What to work on:
Among the lines of the material, copy those that hold the string "left".

■ ■ ■ ■ ■

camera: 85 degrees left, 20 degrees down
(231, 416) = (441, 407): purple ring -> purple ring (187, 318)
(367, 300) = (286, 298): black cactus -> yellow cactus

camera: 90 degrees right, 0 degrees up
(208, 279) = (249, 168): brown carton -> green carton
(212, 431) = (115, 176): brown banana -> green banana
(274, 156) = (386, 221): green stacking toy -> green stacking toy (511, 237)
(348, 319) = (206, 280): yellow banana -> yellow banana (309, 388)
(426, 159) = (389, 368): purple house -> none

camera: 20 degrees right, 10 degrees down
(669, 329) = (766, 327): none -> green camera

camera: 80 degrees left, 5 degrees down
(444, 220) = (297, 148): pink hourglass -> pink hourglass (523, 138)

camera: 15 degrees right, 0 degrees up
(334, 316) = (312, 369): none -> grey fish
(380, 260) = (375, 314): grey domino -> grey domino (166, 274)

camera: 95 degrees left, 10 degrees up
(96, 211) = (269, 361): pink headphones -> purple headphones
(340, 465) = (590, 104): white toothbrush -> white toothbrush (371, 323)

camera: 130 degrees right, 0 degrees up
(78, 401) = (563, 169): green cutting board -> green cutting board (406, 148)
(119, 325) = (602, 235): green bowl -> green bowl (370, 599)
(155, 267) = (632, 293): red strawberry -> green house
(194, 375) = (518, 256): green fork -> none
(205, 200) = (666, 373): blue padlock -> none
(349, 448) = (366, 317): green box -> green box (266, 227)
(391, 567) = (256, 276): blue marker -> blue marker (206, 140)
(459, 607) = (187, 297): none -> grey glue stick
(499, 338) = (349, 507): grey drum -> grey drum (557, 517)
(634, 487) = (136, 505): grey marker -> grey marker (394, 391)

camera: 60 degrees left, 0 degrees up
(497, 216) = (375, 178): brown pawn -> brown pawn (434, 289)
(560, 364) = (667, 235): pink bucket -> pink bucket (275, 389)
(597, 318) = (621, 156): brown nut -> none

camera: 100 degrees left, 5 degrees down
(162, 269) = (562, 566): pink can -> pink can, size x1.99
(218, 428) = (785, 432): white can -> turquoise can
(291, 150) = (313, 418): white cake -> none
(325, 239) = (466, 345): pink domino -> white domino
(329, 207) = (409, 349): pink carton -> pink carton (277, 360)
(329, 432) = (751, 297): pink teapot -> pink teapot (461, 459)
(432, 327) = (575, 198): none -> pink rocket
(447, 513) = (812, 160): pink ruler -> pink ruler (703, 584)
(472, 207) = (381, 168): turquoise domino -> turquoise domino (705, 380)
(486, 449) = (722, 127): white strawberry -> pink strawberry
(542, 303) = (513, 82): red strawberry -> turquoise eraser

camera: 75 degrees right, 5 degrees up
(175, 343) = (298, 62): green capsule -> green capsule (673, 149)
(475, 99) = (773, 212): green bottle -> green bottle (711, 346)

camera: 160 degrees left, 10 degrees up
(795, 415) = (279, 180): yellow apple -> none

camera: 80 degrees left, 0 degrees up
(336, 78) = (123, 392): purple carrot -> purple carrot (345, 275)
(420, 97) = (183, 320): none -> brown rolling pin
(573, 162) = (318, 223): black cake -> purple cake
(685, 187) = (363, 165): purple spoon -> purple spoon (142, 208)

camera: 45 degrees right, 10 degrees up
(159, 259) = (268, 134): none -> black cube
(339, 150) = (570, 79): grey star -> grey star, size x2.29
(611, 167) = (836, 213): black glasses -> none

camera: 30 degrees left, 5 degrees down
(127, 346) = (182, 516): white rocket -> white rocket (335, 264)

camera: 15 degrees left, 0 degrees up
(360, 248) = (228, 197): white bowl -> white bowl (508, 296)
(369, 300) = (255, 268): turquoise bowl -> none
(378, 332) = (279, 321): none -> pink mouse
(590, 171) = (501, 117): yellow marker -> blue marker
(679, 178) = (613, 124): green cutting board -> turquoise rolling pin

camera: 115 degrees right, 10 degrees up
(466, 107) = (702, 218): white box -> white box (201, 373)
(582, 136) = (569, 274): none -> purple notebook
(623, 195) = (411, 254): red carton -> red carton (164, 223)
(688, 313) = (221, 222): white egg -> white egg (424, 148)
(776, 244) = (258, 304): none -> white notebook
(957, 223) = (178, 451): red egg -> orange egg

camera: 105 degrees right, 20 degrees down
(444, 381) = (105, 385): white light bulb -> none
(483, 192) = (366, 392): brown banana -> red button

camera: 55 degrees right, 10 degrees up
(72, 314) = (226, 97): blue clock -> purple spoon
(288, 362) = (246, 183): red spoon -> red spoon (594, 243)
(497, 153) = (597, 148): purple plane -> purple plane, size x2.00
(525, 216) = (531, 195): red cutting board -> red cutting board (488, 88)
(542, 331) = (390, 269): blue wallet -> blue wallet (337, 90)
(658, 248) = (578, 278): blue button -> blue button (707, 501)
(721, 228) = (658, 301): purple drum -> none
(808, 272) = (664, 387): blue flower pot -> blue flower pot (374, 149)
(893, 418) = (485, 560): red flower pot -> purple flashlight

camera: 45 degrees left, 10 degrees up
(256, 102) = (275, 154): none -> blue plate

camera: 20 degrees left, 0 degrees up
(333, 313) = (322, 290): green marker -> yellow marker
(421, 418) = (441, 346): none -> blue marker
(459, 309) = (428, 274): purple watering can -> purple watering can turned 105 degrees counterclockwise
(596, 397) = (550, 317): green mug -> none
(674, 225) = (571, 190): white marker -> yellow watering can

■ ■ ■ ■ ■

Result for this exercise:
camera: 85 degrees left, 20 degrees down
camera: 80 degrees left, 5 degrees down
camera: 95 degrees left, 10 degrees up
camera: 60 degrees left, 0 degrees up
camera: 100 degrees left, 5 degrees down
camera: 160 degrees left, 10 degrees up
camera: 80 degrees left, 0 degrees up
camera: 30 degrees left, 5 degrees down
camera: 15 degrees left, 0 degrees up
camera: 45 degrees left, 10 degrees up
camera: 20 degrees left, 0 degrees up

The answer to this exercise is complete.